EXERCISE INPUTS
^^^^

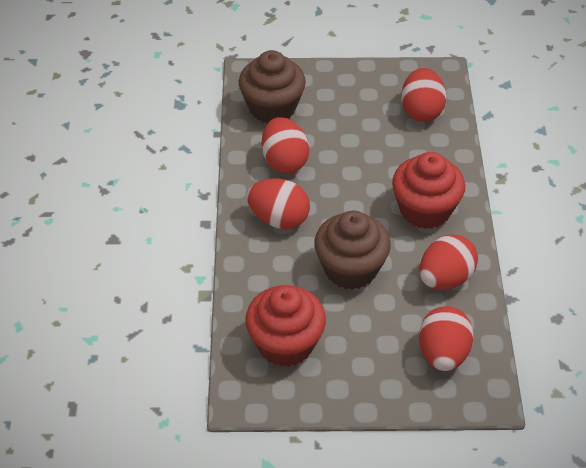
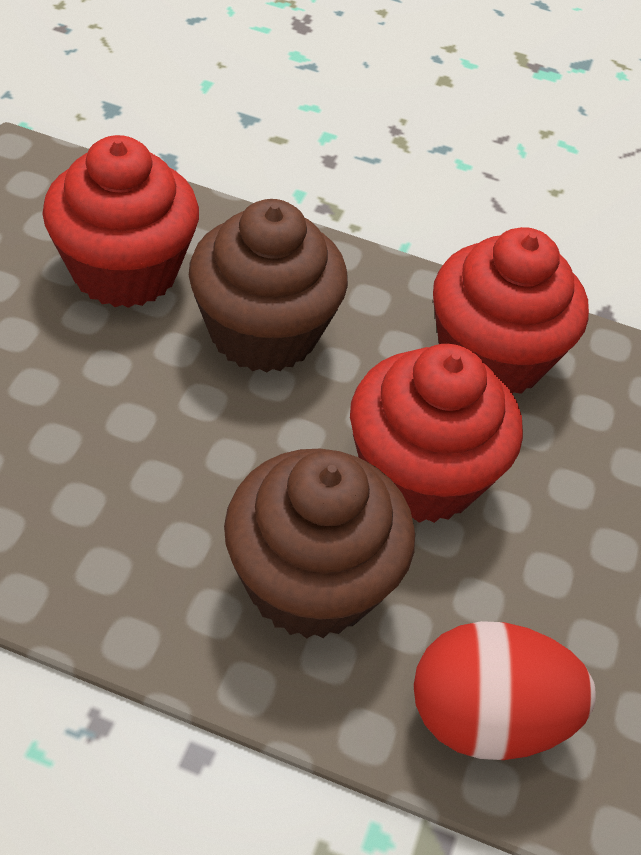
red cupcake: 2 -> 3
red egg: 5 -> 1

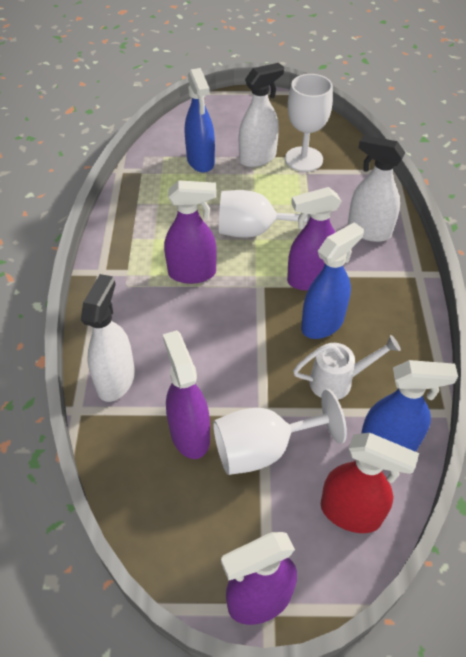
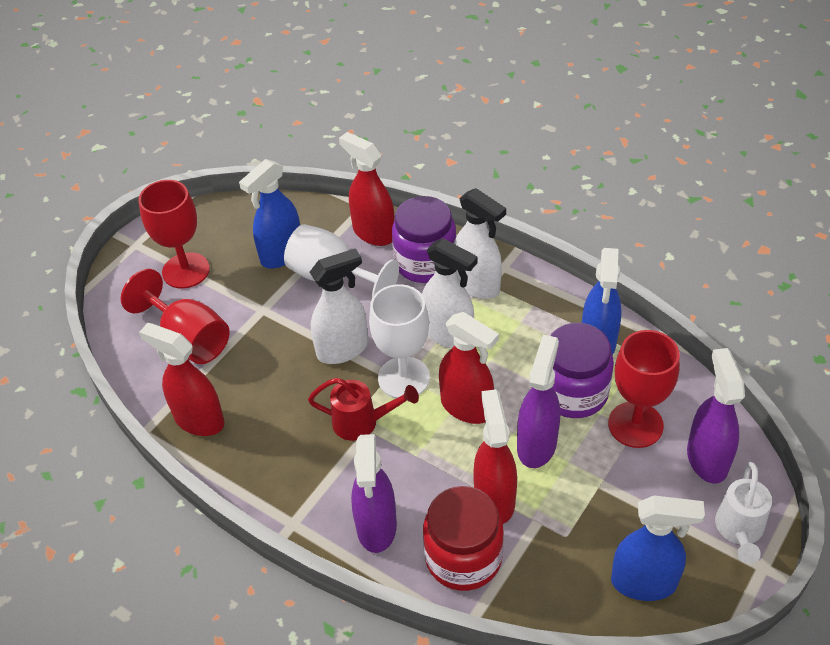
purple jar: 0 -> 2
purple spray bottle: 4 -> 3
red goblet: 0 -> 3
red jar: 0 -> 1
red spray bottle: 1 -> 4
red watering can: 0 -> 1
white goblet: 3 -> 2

^^^^

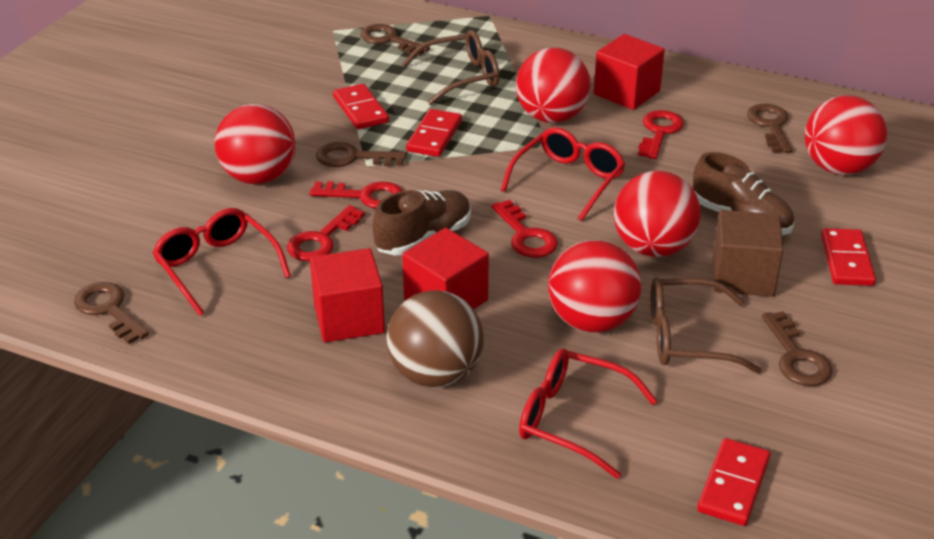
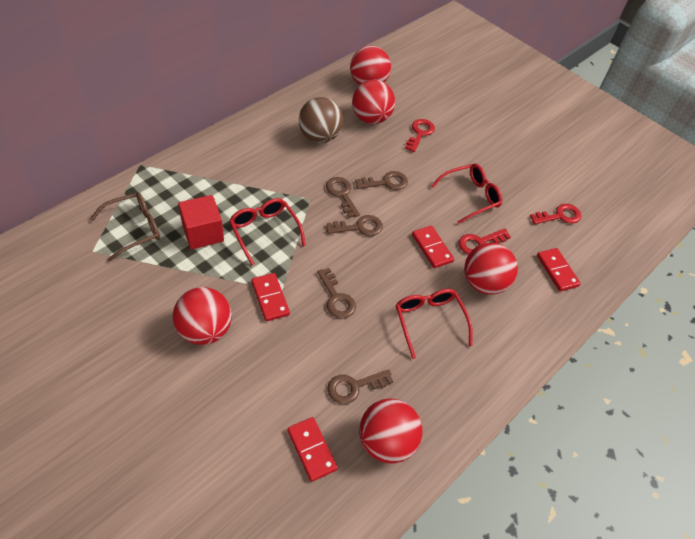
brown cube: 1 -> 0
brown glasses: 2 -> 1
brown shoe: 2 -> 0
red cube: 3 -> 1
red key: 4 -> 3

^^^^

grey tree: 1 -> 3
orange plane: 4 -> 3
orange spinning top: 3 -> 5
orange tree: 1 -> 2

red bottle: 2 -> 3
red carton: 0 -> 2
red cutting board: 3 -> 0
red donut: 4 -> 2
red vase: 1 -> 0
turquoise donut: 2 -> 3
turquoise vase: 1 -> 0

^^^^

PROBLEM STATEMENT
Across the listing above, how many lines include the word "brown"? Answer with only the number.

OUTPUT FOR THIS TASK
3